▶ **Task description**:
When the line with "black cross: (109, 40)" appears below, start repeating lines exactly, and keep going through the line with "black square: (117, 133)"; add nothing outside that span.

======== Records for this task

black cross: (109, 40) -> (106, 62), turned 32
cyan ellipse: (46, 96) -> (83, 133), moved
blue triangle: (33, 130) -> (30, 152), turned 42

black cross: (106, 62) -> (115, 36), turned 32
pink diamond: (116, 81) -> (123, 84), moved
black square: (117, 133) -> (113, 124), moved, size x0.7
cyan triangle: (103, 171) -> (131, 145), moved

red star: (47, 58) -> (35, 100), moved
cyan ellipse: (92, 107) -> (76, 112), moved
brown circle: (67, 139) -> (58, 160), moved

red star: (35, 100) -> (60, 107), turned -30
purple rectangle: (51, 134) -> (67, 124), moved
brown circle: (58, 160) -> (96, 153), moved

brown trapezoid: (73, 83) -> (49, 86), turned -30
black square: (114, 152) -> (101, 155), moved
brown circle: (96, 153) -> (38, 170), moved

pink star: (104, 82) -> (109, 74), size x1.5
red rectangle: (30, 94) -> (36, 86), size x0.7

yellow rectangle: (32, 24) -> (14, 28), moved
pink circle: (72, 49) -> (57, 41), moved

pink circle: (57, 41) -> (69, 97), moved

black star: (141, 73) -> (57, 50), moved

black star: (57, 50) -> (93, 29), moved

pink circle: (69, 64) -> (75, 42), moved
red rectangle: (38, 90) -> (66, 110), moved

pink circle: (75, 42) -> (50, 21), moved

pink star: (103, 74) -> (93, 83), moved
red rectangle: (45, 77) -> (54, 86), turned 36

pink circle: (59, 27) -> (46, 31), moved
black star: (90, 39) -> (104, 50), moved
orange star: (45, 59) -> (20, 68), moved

================
======== Records for this task

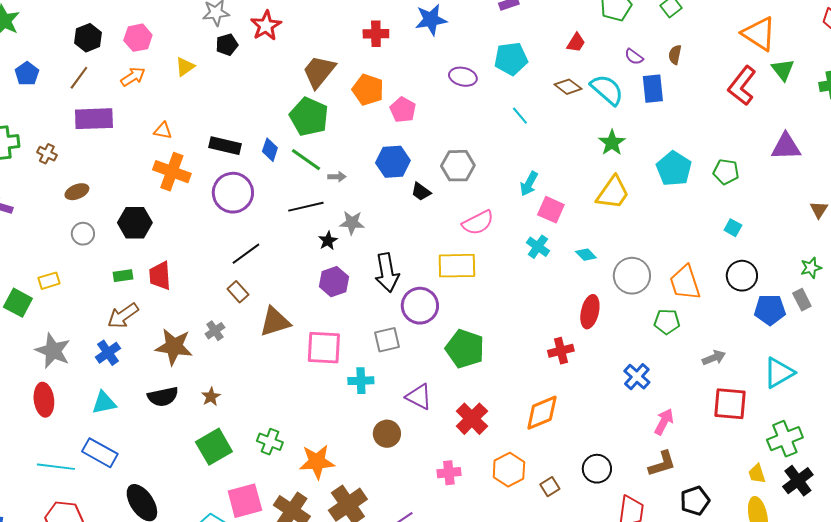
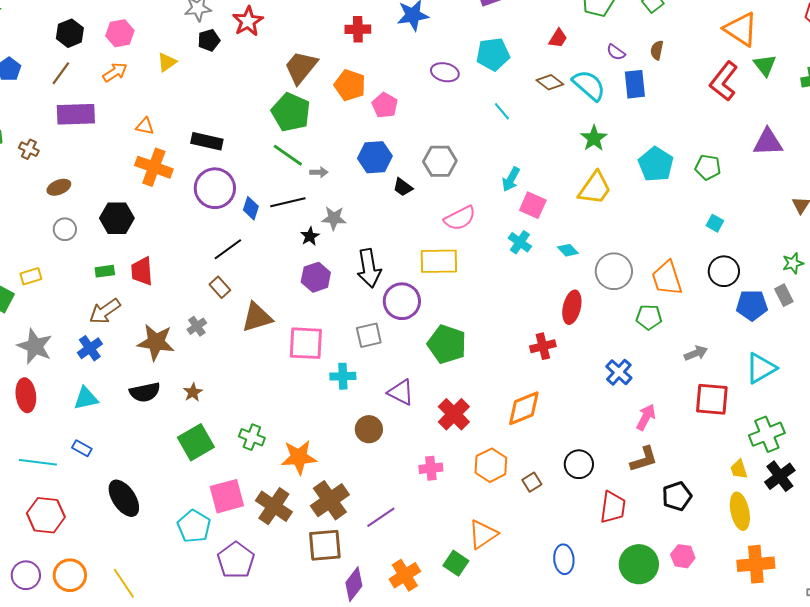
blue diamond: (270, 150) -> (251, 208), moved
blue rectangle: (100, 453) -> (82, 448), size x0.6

================

▶ **Exercise output**:
black cross: (109, 40) -> (106, 62), turned 32
cyan ellipse: (46, 96) -> (83, 133), moved
blue triangle: (33, 130) -> (30, 152), turned 42

black cross: (106, 62) -> (115, 36), turned 32
pink diamond: (116, 81) -> (123, 84), moved
black square: (117, 133) -> (113, 124), moved, size x0.7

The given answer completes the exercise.